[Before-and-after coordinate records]

<<<<

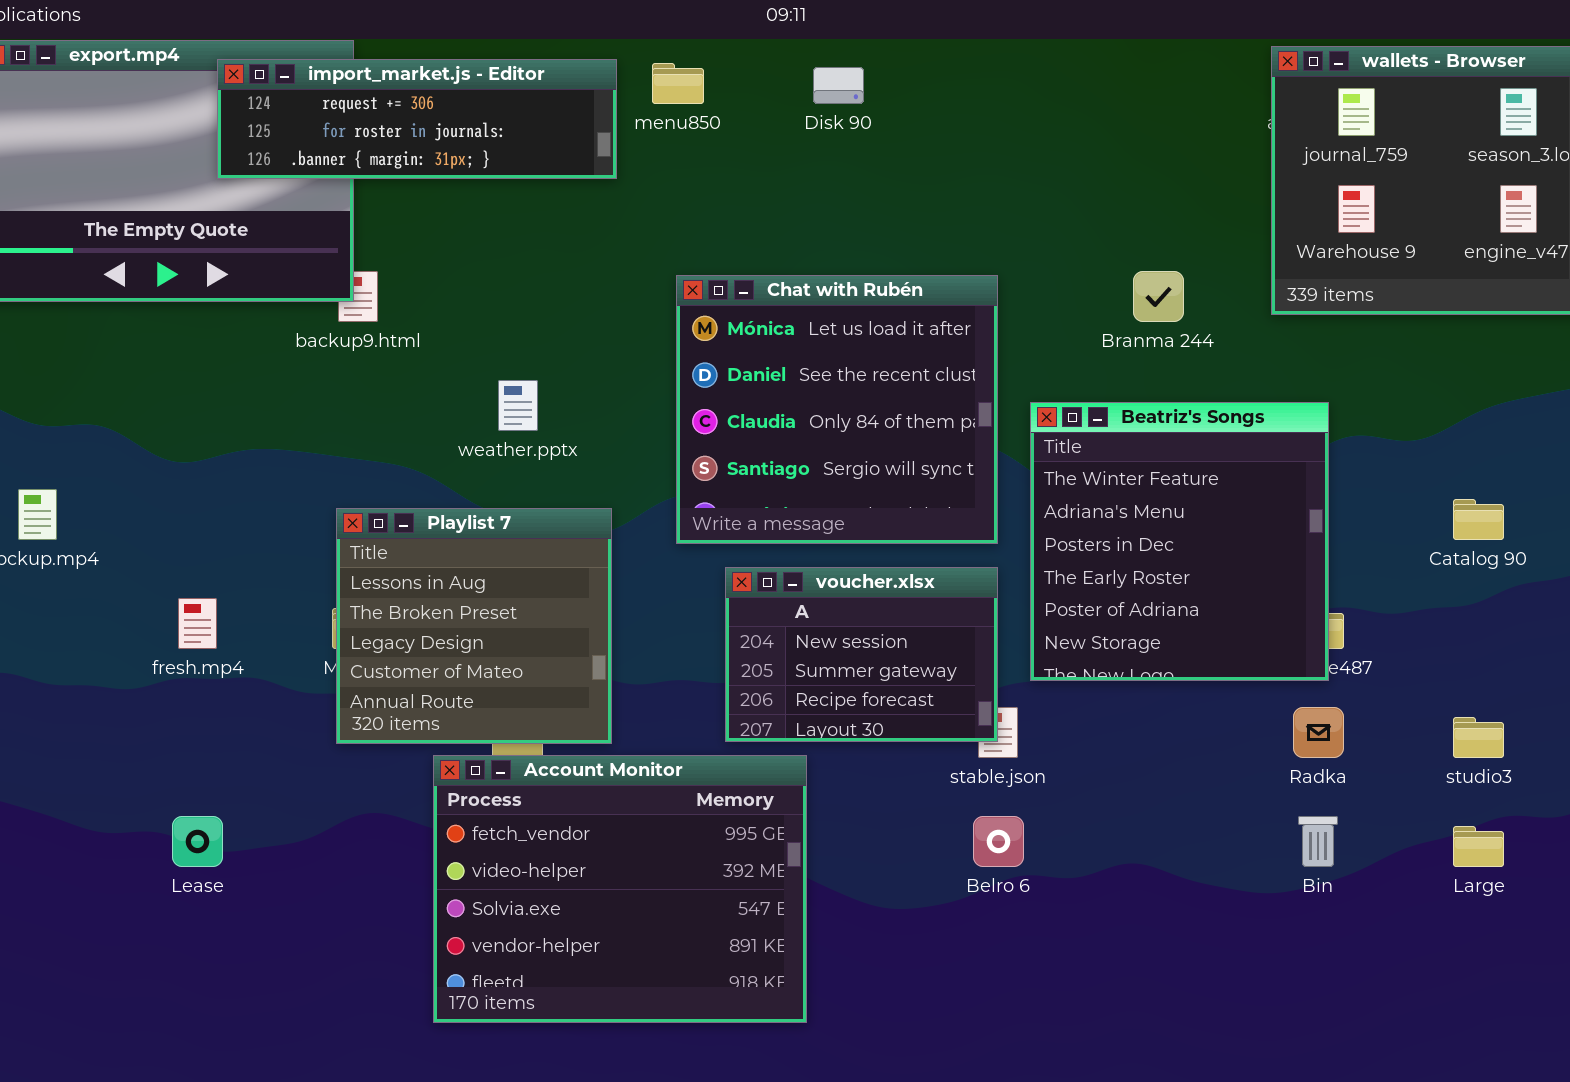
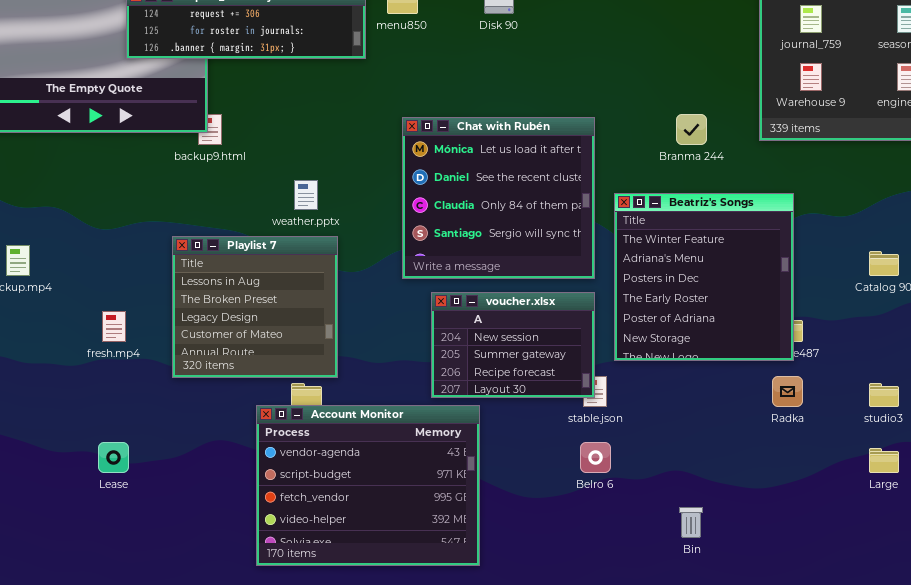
Playlist 7: [336,508,612,744] -> [172,236,338,378], moved
Account Monitor: [433,755,807,1023] -> [256,405,480,566], scrolled up 2 rows
Bin: [1298,816,1338,867] -> [679,507,703,538], moved

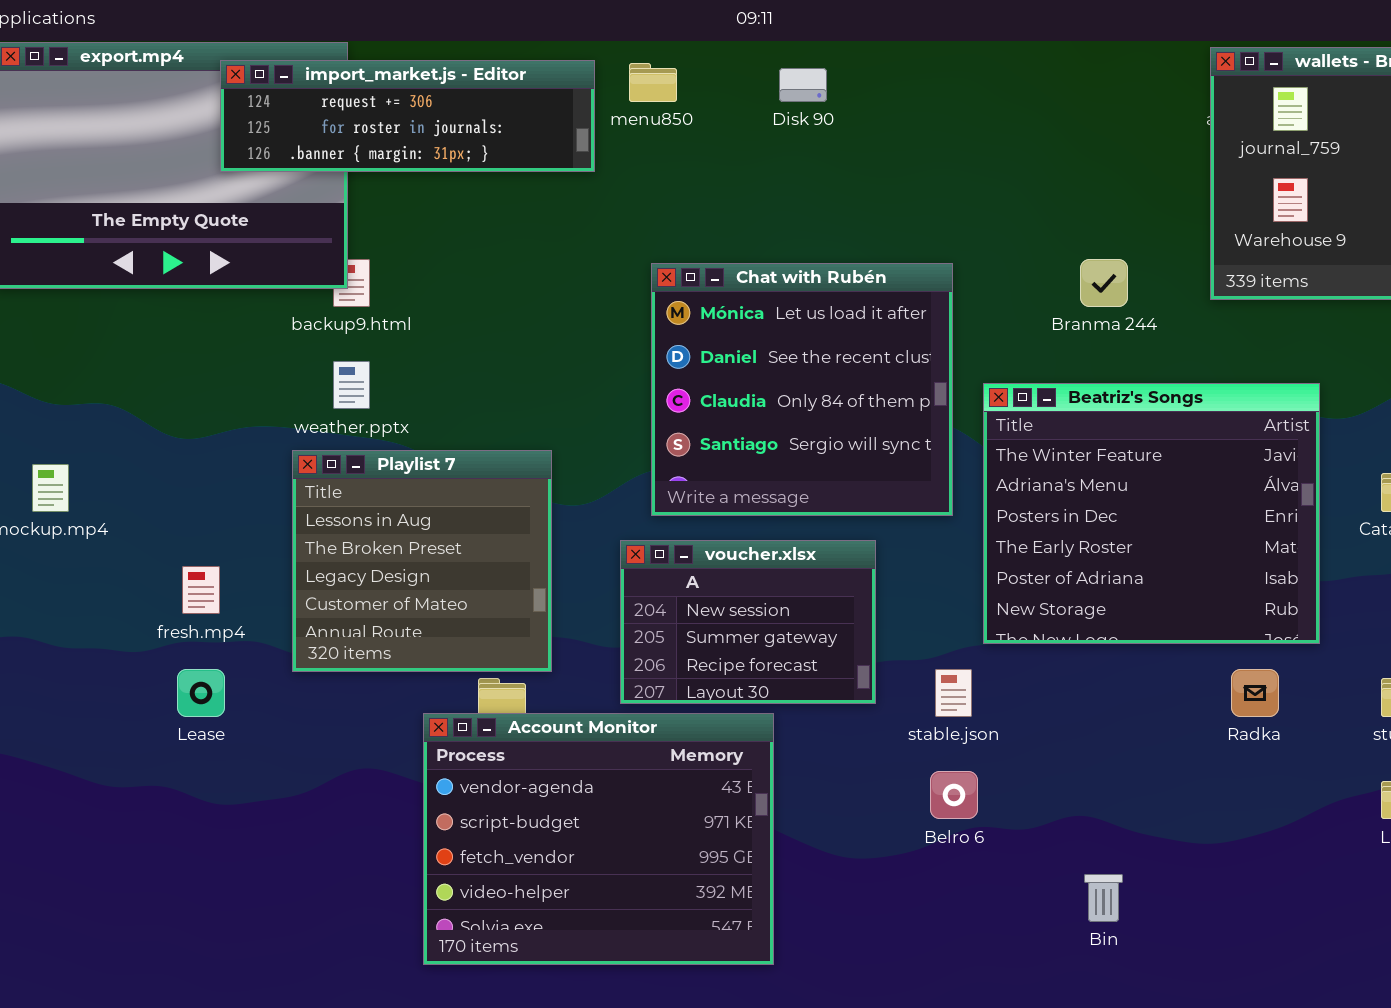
weather.pptx: [294,180,318,210] -> [333,361,370,409], moved
Beatriz's Songs: [614,193,794,361] -> [983,383,1320,644], resized
voucher.xlsx: [431,292,595,398] -> [620,540,876,704], moved
Lease: [98,442,129,473] -> [177,669,225,717], moved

>>>>

### Task prompt:
Reproduce exactly the lines from the one with "Beatriz's Songs: [614,193,794,361]" through the last line of the entries, keeping both of those lines and nothing else.

### Result for this exercise:
Beatriz's Songs: [614,193,794,361] -> [983,383,1320,644], resized
voucher.xlsx: [431,292,595,398] -> [620,540,876,704], moved
Lease: [98,442,129,473] -> [177,669,225,717], moved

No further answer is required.